Stored data entries
════════════════════
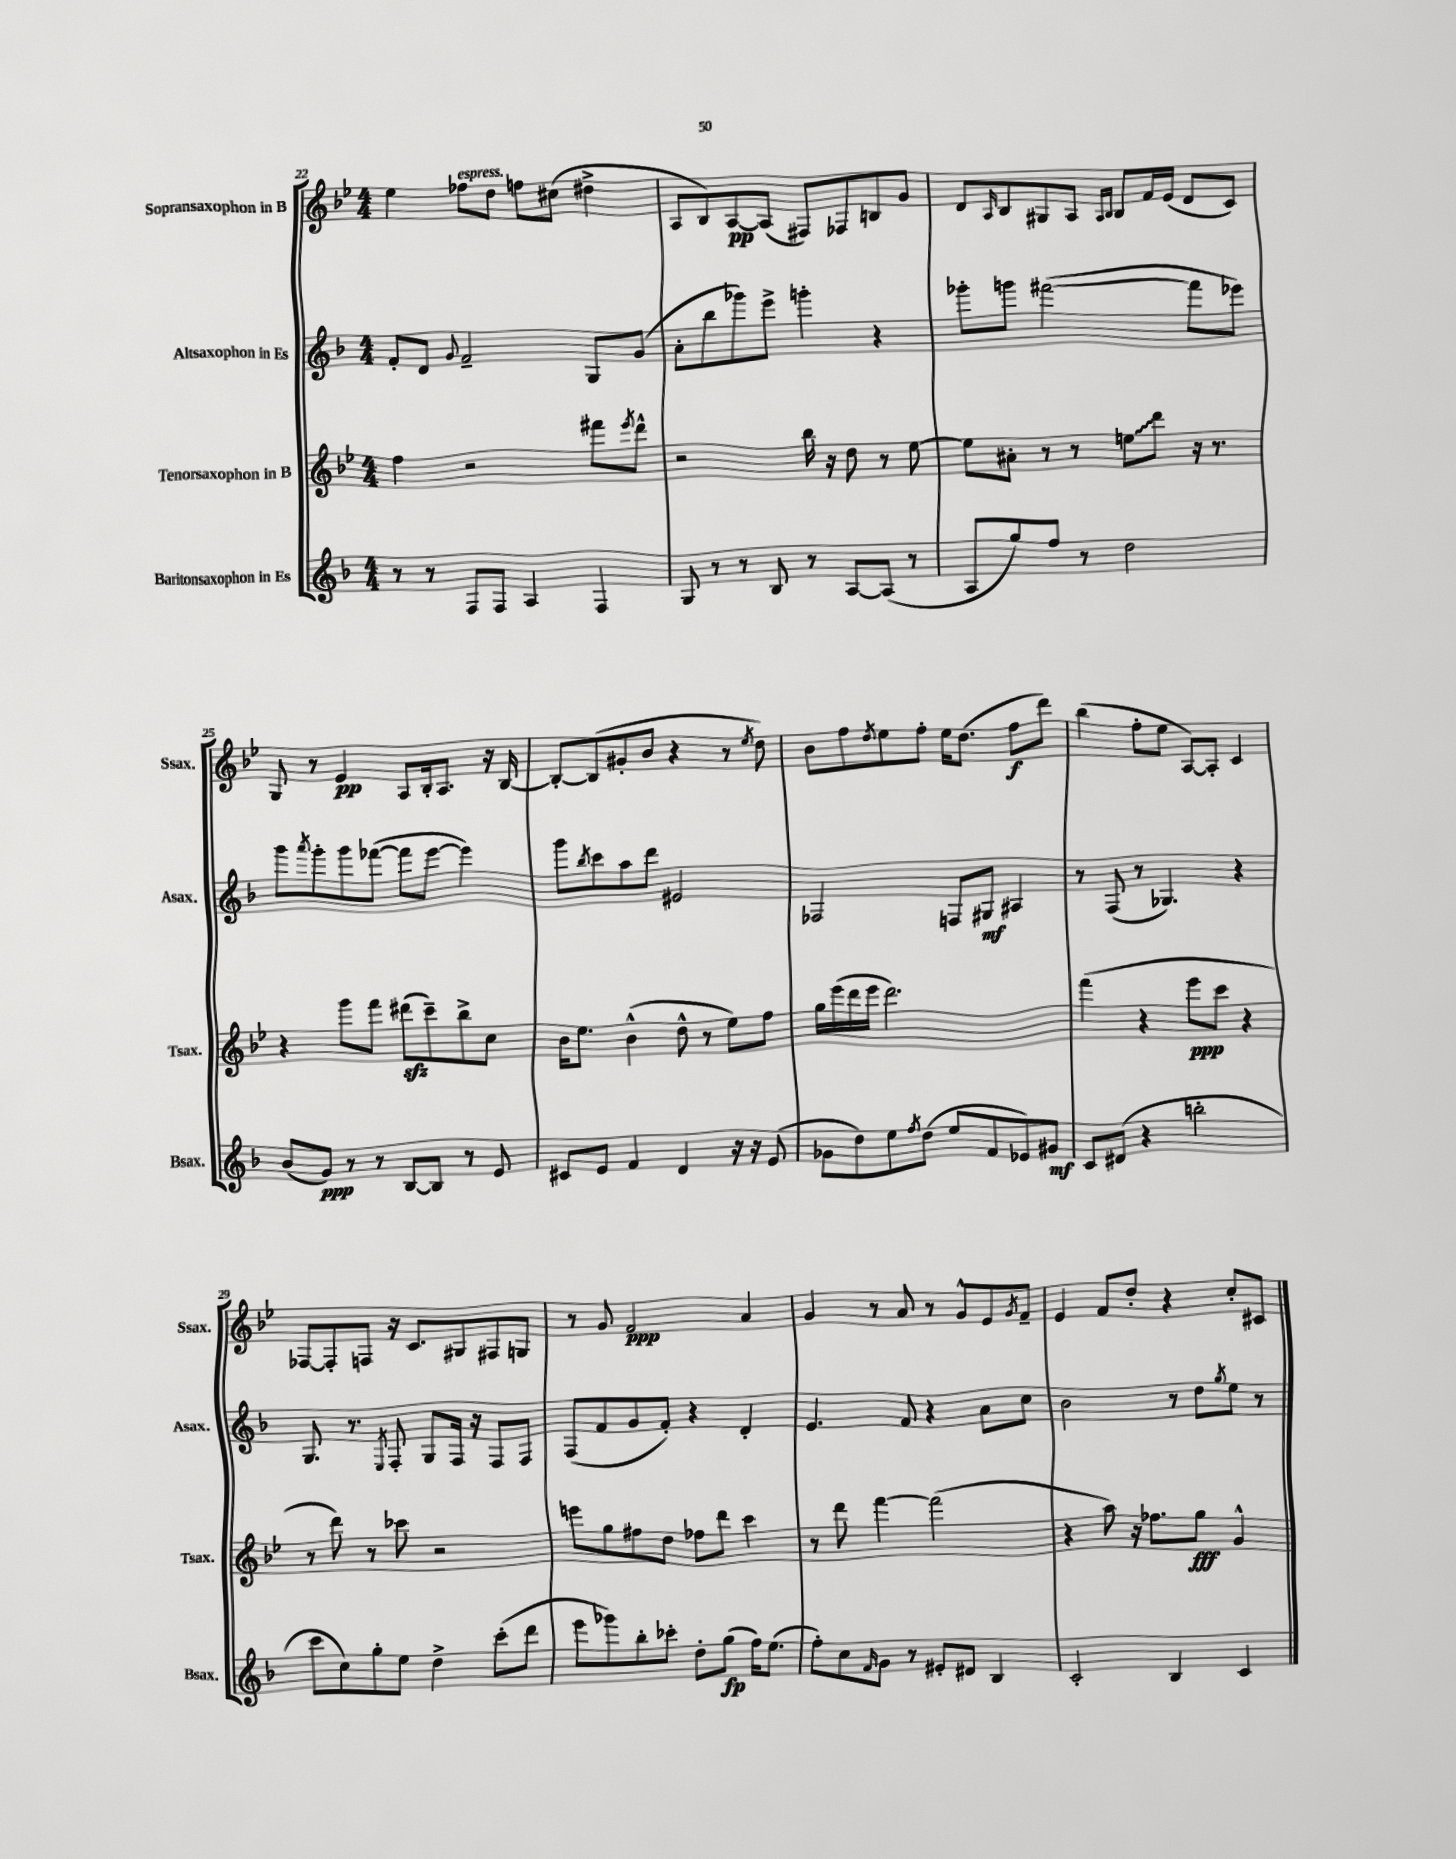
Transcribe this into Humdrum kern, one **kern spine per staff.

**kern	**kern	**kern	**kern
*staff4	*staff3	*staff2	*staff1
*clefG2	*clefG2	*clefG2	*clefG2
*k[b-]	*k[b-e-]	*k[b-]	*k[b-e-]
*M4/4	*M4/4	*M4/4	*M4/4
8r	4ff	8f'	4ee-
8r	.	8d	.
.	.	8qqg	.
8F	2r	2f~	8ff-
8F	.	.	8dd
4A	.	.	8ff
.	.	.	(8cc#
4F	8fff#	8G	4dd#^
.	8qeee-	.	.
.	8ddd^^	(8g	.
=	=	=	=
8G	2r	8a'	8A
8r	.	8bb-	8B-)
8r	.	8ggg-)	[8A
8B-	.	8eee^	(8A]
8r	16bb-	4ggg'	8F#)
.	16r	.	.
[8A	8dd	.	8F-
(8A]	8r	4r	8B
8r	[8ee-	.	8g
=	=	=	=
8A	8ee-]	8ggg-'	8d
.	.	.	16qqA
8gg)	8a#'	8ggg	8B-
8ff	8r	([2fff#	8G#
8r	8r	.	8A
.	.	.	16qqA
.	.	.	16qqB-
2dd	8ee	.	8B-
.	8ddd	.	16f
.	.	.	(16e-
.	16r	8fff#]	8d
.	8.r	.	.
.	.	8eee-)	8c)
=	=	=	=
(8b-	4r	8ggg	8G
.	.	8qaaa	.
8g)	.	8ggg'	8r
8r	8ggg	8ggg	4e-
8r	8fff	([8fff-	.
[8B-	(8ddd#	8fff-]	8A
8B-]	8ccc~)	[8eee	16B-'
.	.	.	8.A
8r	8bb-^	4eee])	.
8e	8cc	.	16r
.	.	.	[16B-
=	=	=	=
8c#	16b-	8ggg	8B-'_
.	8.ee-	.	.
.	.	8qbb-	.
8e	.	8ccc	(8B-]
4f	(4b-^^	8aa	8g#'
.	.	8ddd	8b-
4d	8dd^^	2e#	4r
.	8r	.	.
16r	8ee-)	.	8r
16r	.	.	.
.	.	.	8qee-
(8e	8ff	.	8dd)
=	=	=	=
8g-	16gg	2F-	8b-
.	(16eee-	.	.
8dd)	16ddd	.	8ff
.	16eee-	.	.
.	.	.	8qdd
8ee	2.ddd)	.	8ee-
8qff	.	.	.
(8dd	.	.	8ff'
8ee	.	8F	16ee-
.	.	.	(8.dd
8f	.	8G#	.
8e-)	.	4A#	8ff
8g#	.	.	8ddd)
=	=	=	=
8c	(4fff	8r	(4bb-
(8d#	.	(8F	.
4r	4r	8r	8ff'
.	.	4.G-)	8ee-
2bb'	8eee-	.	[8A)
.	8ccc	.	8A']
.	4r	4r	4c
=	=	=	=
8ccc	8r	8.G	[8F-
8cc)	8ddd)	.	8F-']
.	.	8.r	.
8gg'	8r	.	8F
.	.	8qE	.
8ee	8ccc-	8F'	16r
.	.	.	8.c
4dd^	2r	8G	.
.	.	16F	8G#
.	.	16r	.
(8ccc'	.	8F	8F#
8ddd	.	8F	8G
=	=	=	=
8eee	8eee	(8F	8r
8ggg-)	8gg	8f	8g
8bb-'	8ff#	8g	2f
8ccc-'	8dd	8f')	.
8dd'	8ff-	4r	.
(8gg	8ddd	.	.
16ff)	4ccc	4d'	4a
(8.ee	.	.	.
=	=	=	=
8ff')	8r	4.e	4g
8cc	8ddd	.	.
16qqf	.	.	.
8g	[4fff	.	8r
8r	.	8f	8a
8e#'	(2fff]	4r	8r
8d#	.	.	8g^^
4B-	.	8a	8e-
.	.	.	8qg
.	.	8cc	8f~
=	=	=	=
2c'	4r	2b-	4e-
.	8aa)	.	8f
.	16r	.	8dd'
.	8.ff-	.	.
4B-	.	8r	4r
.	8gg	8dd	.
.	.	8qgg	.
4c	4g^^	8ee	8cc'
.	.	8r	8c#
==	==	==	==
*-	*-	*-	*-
════════════════════
**Given exercise**: Copy out every line of the rows above without any changes, and leave the pictures out of your answer.

**Answer to this problem**:
Transcribe this into Humdrum kern, one **kern spine per staff.

**kern	**kern	**kern	**kern
*staff4	*staff3	*staff2	*staff1
*clefG2	*clefG2	*clefG2	*clefG2
*k[b-]	*k[b-e-]	*k[b-]	*k[b-e-]
*M4/4	*M4/4	*M4/4	*M4/4
8r	4ff	8f'	4ee-
8r	.	8d	.
.	.	8qqg	.
8F	2r	2f~	8ff-
8F	.	.	8dd
4A	.	.	8ff
.	.	.	(8cc#
4F	8fff#	8G	4dd#^
.	8qeee-	.	.
.	8ddd^^	(8g	.
=	=	=	=
8G	2r	8a'	8A
8r	.	8bb-	8B-)
8r	.	8ggg-)	[8A
8B-	.	8eee^	(8A]
8r	16bb-	4ggg'	8F#)
.	16r	.	.
[8A	8dd	.	8F-
(8A]	8r	4r	8B
8r	[8ee-	.	8g
=	=	=	=
8A	8ee-]	8ggg-'	8d
.	.	.	16qqA
8gg)	8a#'	8ggg	8B-
8ff	8r	([2fff#	8G#
8r	8r	.	8A
.	.	.	16qqA
.	.	.	16qqB-
2dd	8ee	.	8B-
.	8ddd	.	16f
.	.	.	(16e-
.	16r	8fff#]	8d
.	8.r	.	.
.	.	8eee-)	8c)
=	=	=	=
(8b-	4r	8ggg	8G
.	.	8qaaa	.
8g)	.	8ggg'	8r
8r	8ggg	8ggg	4e-
8r	8fff	([8fff-	.
[8B-	(8ddd#	8fff-]	8A
8B-]	8ccc~)	[8eee	16B-'
.	.	.	8.A
8r	8bb-^	4eee])	.
8e	8cc	.	16r
.	.	.	[16B-
=	=	=	=
8c#	16b-	8ggg	8B-'_
.	8.ee-	.	.
.	.	8qbb-	.
8e	.	8ccc	(8B-]
4f	(4b-^^	8aa	8g#'
.	.	8ddd	8b-
4d	8dd^^	2e#	4r
.	8r	.	.
16r	8ee-)	.	8r
16r	.	.	.
.	.	.	8qee-
(8e	8ff	.	8dd)
=	=	=	=
8g-	16gg	2F-	8b-
.	(16eee-	.	.
8dd)	16ddd	.	8ff
.	16eee-	.	.
.	.	.	8qdd
8ee	2.ddd)	.	8ee-
8qff	.	.	.
(8dd	.	.	8ff'
8ee	.	8F	16ee-
.	.	.	(8.dd
8f	.	8G#	.
8e-)	.	4A#	8ff
8g#	.	.	8ddd)
=	=	=	=
8c	(4fff	8r	(4bb-
(8d#	.	(8F	.
4r	4r	8r	8ff'
.	.	4.G-)	8ee-
2bb'	8eee-	.	[8A)
.	8ccc	.	8A']
.	4r	4r	4c
=	=	=	=
8ccc	8r	8.G	[8F-
8cc)	8ddd)	.	8F-']
.	.	8.r	.
8gg'	8r	.	8F
.	.	8qE	.
8ee	8ccc-	8F'	16r
.	.	.	8.c
4dd^	2r	8G	.
.	.	16F	8G#
.	.	16r	.
(8ccc'	.	8F	8F#
8ddd	.	8F	8G
=	=	=	=
8eee	8eee	(8F	8r
8ggg-)	8gg	8f	8g
8bb-'	8ff#	8g	2f
8ccc-'	8dd	8f')	.
8dd'	8ff-	4r	.
(8gg	8ddd	.	.
16ff)	4ccc	4d'	4a
(8.ee	.	.	.
=	=	=	=
8ff')	8r	4.e	4g
8cc	8ddd	.	.
16qqf	.	.	.
8g	[4fff	.	8r
8r	.	8f	8a
8e#'	(2fff]	4r	8r
8d#	.	.	8g^^
4B-	.	8a	8e-
.	.	.	8qg
.	.	8cc	8f~
=	=	=	=
2c'	4r	2b-	4e-
.	8aa)	.	8f
.	16r	.	8dd'
.	8.ff-	.	.
4B-	.	8r	4r
.	8gg	8dd	.
.	.	8qgg	.
4c	4g^^	8ee	8cc'
.	.	8r	8c#
==	==	==	==
*-	*-	*-	*-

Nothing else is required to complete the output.